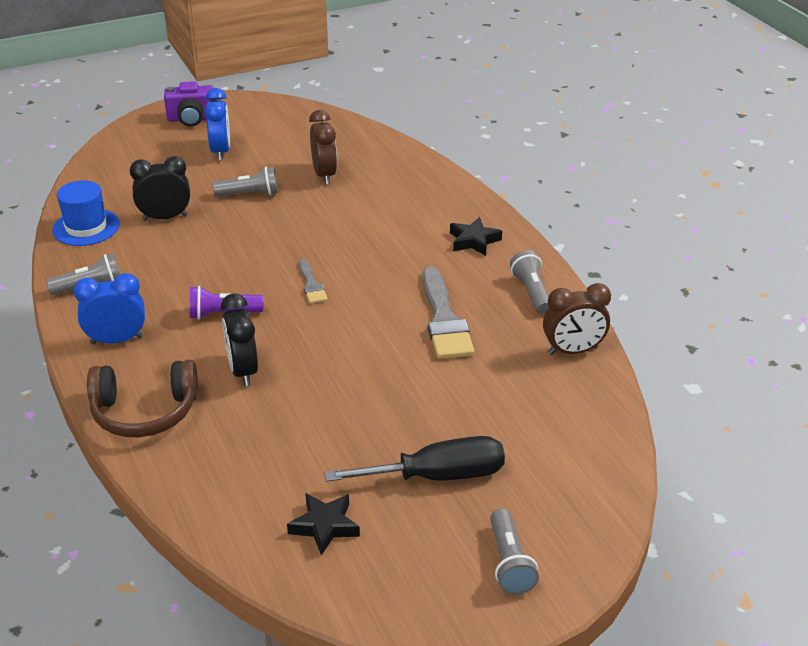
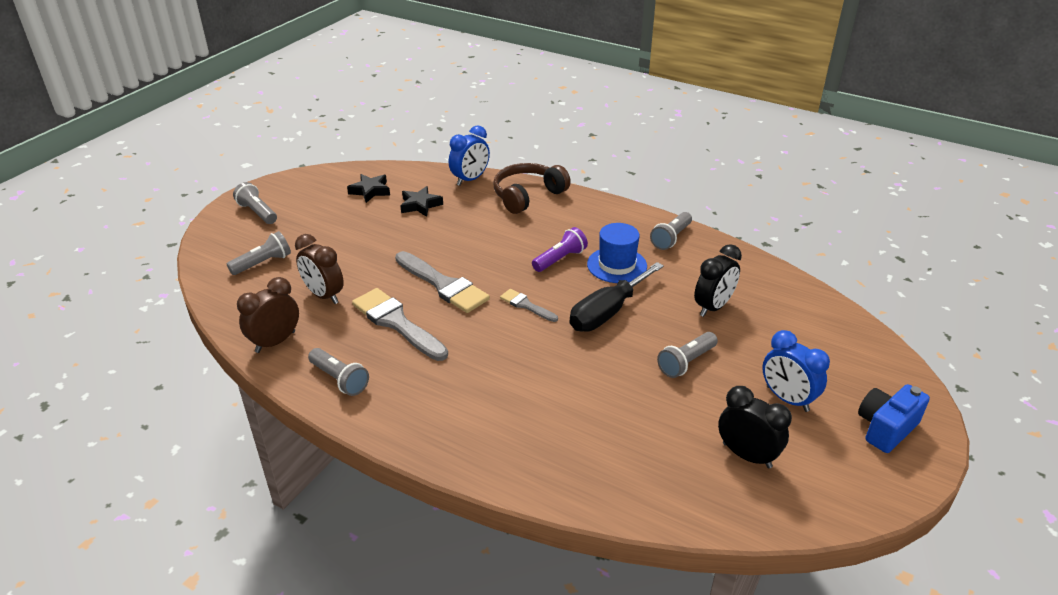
camera: 145 degrees right, 0 degrees up
(86, 227) = (751, 273): blue hat -> blue hat (617, 265)
(117, 340) = (600, 219): blue clock -> blue clock (470, 179)
(192, 119) = (886, 428): purple camera -> blue camera
(243, 371) = (500, 234): black clock -> black clock (747, 455)
(324, 175) = (654, 421): brown clock -> brown clock (324, 295)
(365, 338) = (443, 285): none -> grey brush
(437, 476) = (325, 231): black screwdriver -> black screwdriver (607, 312)
(474, 241) = (431, 411): black star -> black star (420, 205)
(542, 459) = (263, 263): none -> grey flashlight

##############################

» THE PROBLEM
Could you copy out every line in the material above that contains the string "black"?

» SOLUTION TO THIS EXERCISE
(243, 371) = (500, 234): black clock -> black clock (747, 455)
(437, 476) = (325, 231): black screwdriver -> black screwdriver (607, 312)
(474, 241) = (431, 411): black star -> black star (420, 205)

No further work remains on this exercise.